--- begin Listed records ---

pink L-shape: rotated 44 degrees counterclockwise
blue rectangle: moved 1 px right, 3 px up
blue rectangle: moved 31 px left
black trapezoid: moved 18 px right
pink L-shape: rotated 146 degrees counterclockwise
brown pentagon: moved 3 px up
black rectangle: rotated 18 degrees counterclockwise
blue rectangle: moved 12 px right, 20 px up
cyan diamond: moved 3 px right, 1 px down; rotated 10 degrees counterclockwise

--- end Listed records ---

Instructions for the task:
List every line of the material above that contains the word "rectangle", copying each one in full.

Exercise answer:
blue rectangle: moved 1 px right, 3 px up
blue rectangle: moved 31 px left
black rectangle: rotated 18 degrees counterclockwise
blue rectangle: moved 12 px right, 20 px up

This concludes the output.